BEGIN EXCERPTED DATA

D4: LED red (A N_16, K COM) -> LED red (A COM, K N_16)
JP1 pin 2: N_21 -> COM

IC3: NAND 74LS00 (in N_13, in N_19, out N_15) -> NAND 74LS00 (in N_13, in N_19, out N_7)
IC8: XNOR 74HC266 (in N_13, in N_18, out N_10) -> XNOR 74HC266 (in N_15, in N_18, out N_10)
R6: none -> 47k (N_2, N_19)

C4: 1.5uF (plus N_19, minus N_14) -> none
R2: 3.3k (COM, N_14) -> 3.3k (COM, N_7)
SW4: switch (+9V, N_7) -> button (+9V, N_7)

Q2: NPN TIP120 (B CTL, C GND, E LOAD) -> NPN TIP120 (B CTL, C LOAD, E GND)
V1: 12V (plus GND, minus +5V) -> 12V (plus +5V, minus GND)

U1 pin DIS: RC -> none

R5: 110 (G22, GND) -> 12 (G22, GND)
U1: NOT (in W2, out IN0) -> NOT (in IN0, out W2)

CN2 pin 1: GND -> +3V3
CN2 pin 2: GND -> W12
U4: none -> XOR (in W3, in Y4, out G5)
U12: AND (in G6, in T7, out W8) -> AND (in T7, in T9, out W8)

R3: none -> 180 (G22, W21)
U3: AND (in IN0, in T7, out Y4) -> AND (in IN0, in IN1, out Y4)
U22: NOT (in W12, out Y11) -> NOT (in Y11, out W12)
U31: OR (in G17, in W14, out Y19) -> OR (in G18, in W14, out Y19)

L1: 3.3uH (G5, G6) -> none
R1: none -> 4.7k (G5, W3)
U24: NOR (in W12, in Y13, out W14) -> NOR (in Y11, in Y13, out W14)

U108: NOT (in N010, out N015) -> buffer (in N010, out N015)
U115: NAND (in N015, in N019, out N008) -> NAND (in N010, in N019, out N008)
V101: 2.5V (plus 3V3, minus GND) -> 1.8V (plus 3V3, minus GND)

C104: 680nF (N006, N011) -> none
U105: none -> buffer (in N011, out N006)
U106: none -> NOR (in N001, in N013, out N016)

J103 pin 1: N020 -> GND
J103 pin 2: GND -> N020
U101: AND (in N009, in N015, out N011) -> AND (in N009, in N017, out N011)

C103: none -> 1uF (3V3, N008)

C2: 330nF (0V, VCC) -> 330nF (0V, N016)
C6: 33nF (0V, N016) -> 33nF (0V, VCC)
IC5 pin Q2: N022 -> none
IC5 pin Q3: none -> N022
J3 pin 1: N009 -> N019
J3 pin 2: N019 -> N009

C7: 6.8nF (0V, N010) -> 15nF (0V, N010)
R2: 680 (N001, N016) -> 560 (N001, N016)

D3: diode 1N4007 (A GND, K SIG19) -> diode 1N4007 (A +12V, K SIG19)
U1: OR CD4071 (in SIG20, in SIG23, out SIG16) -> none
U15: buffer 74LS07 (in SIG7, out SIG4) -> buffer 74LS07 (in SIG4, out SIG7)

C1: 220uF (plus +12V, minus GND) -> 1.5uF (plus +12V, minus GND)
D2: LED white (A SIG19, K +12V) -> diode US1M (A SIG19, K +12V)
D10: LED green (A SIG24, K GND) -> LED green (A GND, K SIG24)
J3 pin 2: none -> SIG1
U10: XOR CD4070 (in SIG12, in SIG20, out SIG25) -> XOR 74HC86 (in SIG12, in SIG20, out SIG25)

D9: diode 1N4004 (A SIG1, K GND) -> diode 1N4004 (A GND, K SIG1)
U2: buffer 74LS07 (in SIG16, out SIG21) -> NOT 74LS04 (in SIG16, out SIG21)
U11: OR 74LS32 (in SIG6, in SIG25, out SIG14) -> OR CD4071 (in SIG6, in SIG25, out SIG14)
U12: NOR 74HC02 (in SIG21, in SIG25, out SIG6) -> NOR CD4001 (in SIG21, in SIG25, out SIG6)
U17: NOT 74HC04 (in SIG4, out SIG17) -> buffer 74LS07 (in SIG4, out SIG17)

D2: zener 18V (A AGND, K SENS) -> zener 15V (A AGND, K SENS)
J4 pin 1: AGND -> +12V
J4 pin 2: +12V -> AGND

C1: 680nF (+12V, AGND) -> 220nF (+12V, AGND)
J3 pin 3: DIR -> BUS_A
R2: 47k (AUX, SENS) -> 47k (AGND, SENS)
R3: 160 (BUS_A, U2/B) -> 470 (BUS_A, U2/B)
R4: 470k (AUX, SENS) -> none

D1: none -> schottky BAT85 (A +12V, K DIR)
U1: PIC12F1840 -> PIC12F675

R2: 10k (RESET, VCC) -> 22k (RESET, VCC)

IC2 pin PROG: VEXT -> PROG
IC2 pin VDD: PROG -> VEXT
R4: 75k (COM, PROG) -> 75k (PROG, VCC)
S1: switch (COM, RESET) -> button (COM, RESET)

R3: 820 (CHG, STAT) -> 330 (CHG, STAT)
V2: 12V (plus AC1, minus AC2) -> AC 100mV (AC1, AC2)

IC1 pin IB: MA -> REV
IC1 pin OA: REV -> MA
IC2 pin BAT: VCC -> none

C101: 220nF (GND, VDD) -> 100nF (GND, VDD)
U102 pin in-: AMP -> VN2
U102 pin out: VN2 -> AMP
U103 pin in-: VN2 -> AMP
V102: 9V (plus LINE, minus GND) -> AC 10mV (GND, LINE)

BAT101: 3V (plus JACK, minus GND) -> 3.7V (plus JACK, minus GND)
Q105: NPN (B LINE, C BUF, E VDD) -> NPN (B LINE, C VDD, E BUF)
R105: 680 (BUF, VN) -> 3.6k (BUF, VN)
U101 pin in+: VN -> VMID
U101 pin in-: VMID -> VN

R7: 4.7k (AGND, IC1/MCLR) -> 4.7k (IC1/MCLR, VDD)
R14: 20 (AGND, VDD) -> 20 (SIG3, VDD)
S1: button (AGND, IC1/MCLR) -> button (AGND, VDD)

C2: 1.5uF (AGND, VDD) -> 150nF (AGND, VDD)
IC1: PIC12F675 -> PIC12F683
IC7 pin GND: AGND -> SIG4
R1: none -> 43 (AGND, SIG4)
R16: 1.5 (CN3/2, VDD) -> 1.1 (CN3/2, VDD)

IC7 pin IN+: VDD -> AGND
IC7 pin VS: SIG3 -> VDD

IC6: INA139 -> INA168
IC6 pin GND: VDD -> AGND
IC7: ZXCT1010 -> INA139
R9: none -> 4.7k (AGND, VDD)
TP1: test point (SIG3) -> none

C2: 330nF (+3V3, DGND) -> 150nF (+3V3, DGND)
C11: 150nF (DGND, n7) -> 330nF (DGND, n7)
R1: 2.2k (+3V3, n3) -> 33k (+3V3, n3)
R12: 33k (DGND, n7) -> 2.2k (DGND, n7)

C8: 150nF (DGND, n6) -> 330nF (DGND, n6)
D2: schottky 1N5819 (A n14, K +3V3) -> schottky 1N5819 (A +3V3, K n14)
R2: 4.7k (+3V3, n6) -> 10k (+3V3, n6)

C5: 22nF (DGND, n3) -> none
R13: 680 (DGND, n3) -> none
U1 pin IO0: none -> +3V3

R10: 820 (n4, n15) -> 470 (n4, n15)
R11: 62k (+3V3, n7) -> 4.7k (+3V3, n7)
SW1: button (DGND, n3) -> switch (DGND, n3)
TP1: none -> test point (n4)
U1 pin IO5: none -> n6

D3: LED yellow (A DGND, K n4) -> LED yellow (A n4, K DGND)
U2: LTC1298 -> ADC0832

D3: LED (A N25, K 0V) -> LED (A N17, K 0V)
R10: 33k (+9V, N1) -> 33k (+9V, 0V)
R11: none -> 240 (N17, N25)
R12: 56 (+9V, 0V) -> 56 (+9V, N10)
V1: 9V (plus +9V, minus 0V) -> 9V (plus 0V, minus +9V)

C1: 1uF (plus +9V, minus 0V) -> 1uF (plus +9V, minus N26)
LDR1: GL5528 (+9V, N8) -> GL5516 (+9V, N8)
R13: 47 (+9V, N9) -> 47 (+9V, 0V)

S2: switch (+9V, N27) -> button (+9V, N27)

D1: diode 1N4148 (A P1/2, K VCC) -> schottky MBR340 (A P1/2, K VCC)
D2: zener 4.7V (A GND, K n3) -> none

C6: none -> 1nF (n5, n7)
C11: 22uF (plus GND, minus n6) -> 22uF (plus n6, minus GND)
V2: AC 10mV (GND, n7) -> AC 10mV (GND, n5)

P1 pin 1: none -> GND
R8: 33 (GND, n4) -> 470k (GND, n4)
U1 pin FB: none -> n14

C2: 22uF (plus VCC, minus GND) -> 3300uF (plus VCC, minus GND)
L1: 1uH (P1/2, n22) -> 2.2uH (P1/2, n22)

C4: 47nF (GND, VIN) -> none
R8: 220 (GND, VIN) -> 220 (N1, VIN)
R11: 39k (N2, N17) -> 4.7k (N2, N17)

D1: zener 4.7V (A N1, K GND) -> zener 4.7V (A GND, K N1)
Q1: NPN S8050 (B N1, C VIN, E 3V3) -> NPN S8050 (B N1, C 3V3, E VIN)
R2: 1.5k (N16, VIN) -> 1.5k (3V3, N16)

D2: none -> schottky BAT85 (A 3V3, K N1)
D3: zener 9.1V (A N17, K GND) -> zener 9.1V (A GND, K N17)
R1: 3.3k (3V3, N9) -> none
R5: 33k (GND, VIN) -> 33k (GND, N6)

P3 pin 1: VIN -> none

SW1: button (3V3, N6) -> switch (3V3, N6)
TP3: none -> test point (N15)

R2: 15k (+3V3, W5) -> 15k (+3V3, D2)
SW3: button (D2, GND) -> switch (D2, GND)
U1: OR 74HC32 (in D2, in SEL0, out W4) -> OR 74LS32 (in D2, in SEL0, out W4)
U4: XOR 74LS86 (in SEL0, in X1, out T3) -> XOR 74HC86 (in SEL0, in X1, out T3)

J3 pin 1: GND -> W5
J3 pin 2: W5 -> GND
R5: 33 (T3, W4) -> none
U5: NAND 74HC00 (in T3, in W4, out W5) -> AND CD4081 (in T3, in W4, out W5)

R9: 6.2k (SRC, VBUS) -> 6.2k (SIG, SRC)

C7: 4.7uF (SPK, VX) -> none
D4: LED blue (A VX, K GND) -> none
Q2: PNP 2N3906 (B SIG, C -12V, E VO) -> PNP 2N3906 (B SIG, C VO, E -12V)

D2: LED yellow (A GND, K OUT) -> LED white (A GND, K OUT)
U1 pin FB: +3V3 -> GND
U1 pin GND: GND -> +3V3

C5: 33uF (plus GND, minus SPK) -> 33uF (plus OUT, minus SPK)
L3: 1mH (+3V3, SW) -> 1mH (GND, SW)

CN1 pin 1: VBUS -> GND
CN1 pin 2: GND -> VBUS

END EXCERPTED DATA

Could you return every line from the entries above in which the string "minus" occurs?

C4: 1.5uF (plus N_19, minus N_14) -> none
V1: 12V (plus GND, minus +5V) -> 12V (plus +5V, minus GND)
V101: 2.5V (plus 3V3, minus GND) -> 1.8V (plus 3V3, minus GND)
C1: 220uF (plus +12V, minus GND) -> 1.5uF (plus +12V, minus GND)
V2: 12V (plus AC1, minus AC2) -> AC 100mV (AC1, AC2)
V102: 9V (plus LINE, minus GND) -> AC 10mV (GND, LINE)
BAT101: 3V (plus JACK, minus GND) -> 3.7V (plus JACK, minus GND)
V1: 9V (plus +9V, minus 0V) -> 9V (plus 0V, minus +9V)
C1: 1uF (plus +9V, minus 0V) -> 1uF (plus +9V, minus N26)
C11: 22uF (plus GND, minus n6) -> 22uF (plus n6, minus GND)
C2: 22uF (plus VCC, minus GND) -> 3300uF (plus VCC, minus GND)
C5: 33uF (plus GND, minus SPK) -> 33uF (plus OUT, minus SPK)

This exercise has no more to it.